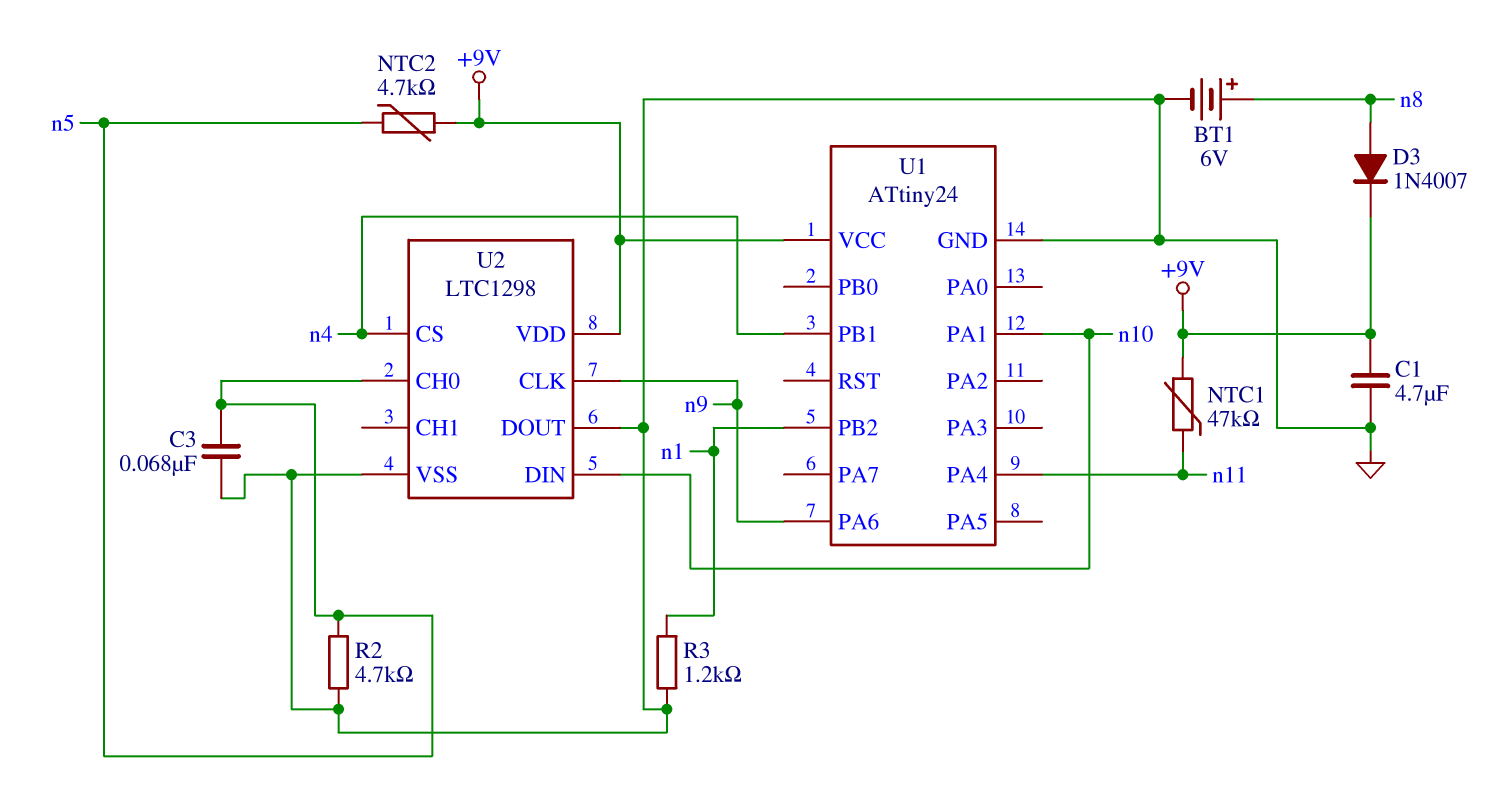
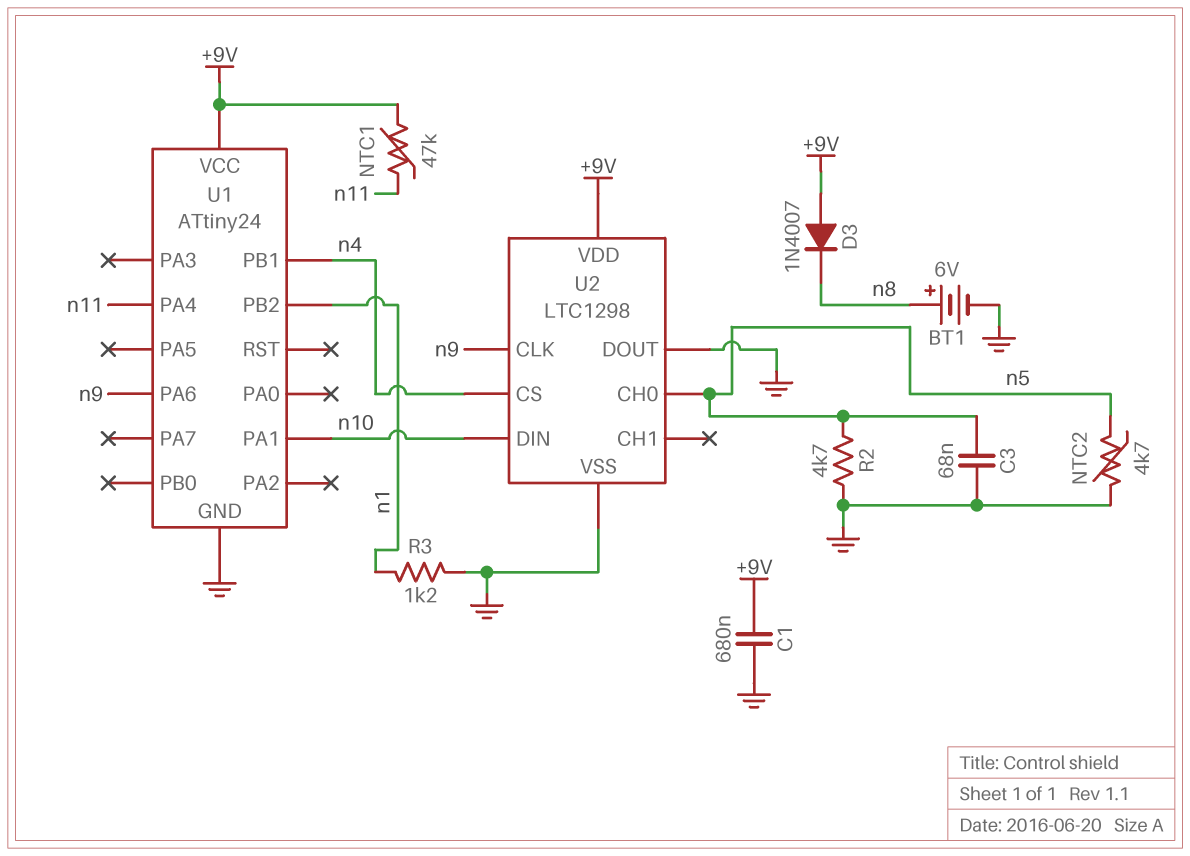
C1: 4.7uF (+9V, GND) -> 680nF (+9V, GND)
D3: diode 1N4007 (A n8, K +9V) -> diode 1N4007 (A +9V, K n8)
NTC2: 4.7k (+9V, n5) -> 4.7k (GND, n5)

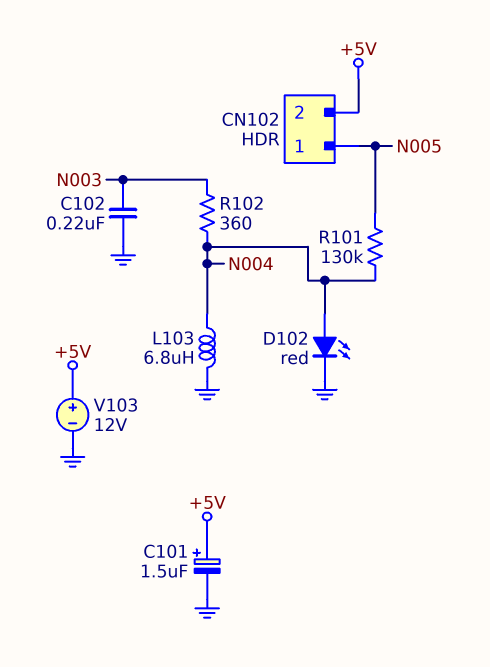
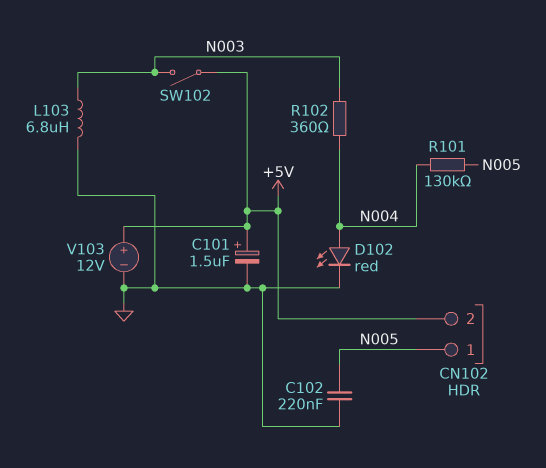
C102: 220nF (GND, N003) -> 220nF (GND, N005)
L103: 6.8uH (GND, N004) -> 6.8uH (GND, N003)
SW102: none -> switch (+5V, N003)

---

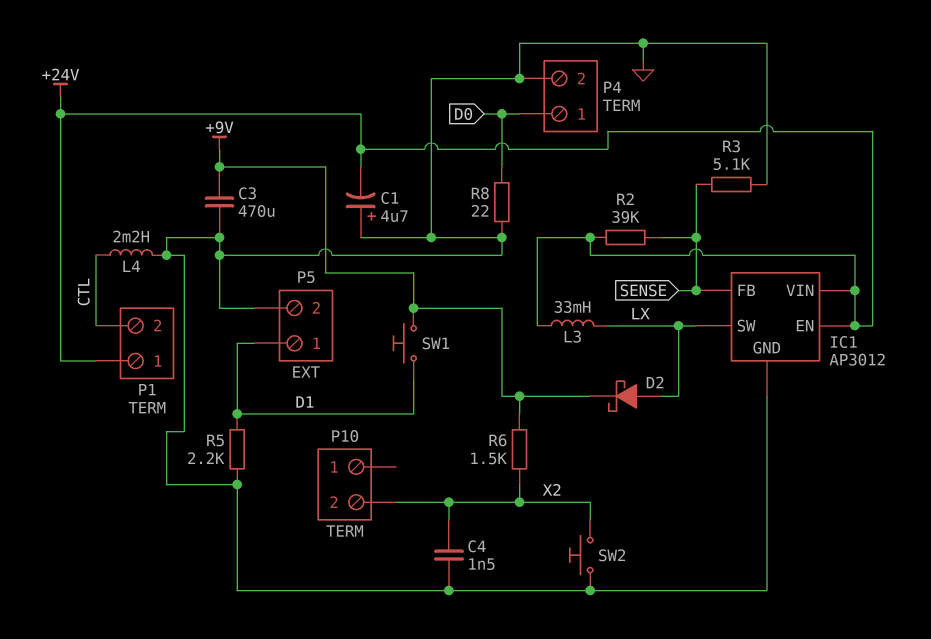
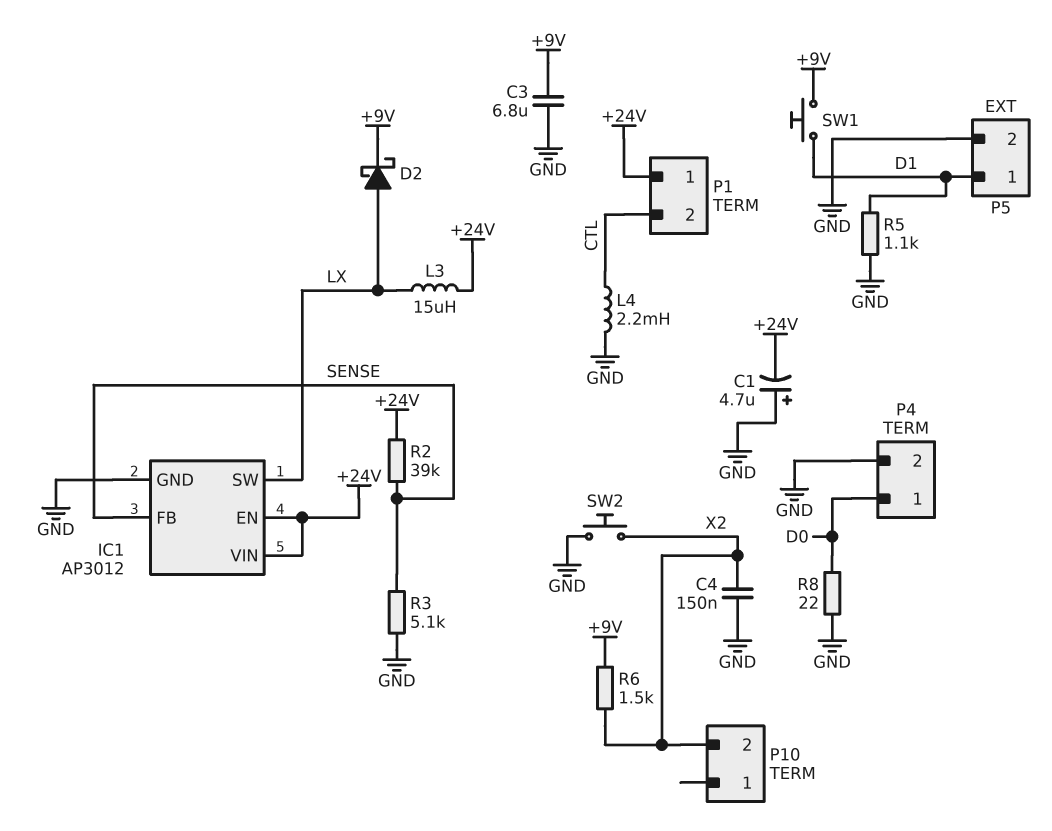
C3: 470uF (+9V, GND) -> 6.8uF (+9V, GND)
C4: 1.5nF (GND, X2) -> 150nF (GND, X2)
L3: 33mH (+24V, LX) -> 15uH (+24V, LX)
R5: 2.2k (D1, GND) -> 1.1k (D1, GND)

### EXERCISE OBJECTIVE
Text only, no pictures: please print exactly the lines above from the line with "D3: diode 1N4007" up to and including the line with "SW102: none -> switch (+5V, N003)", and nothing else.

### WRITTEN RESPONSE
D3: diode 1N4007 (A n8, K +9V) -> diode 1N4007 (A +9V, K n8)
NTC2: 4.7k (+9V, n5) -> 4.7k (GND, n5)

C102: 220nF (GND, N003) -> 220nF (GND, N005)
L103: 6.8uH (GND, N004) -> 6.8uH (GND, N003)
SW102: none -> switch (+5V, N003)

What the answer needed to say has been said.